> [Working data]

____________________

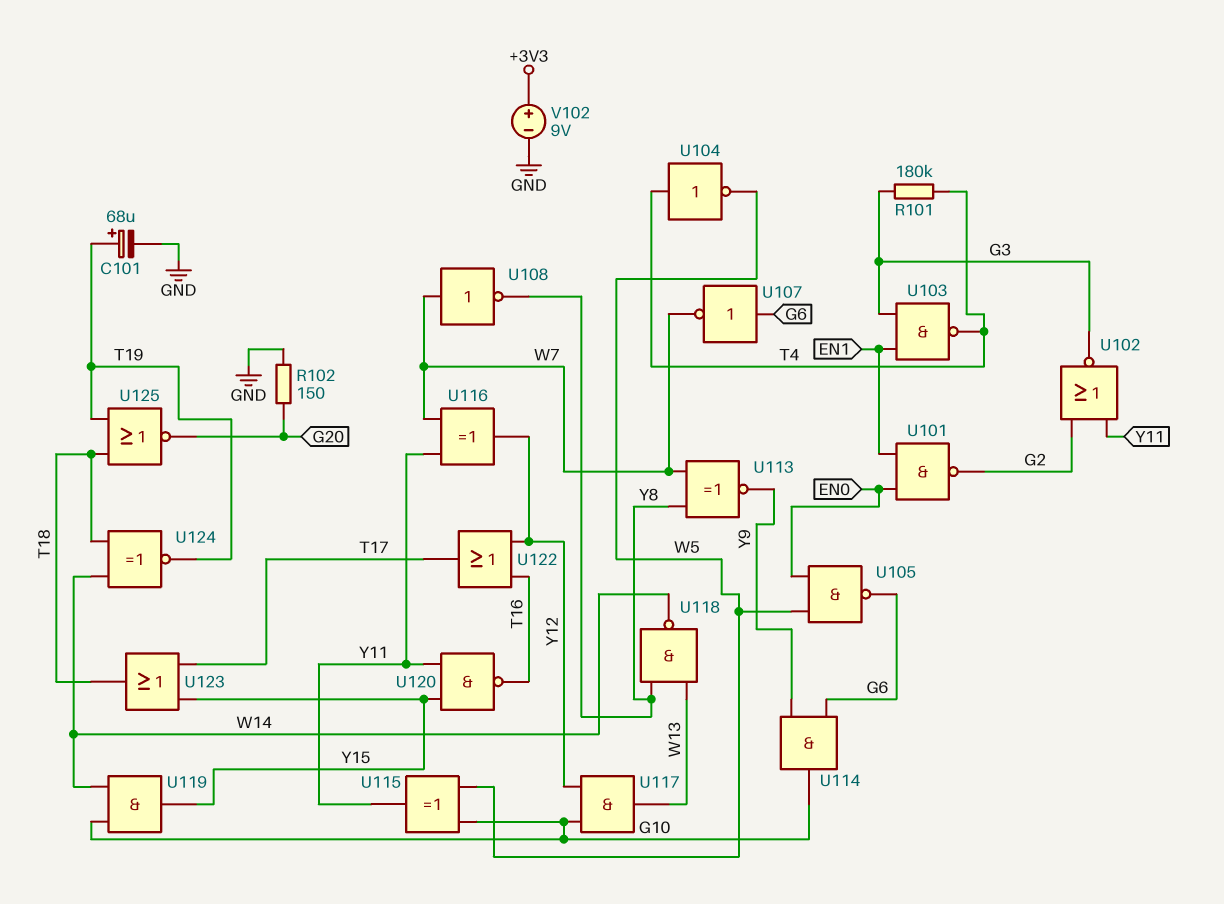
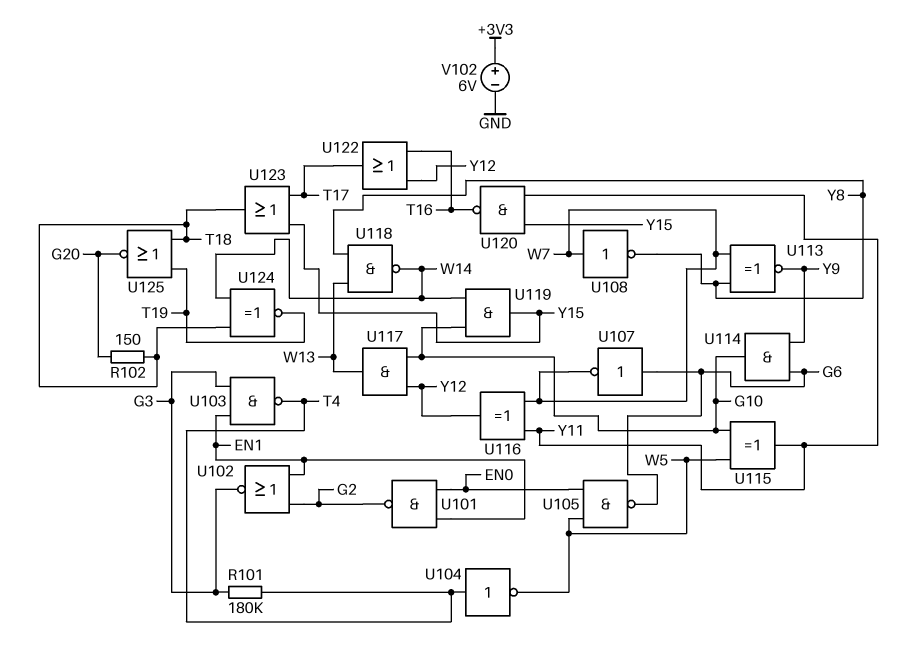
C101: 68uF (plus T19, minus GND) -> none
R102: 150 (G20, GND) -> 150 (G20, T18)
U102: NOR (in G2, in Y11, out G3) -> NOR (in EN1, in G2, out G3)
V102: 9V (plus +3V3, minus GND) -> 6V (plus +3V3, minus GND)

____________________

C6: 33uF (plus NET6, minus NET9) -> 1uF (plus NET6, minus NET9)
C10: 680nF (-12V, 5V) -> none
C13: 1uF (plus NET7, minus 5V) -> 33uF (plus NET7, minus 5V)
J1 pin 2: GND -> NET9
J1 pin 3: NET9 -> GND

____________________

> [Exercise objective] Where the line holding "R102: 150 (G20, GND) -> 150 (G20, T18)" appears in the listing above, start reproducing exactly, and end with the line holding "V102: 9V (plus".

> [Result]
R102: 150 (G20, GND) -> 150 (G20, T18)
U102: NOR (in G2, in Y11, out G3) -> NOR (in EN1, in G2, out G3)
V102: 9V (plus +3V3, minus GND) -> 6V (plus +3V3, minus GND)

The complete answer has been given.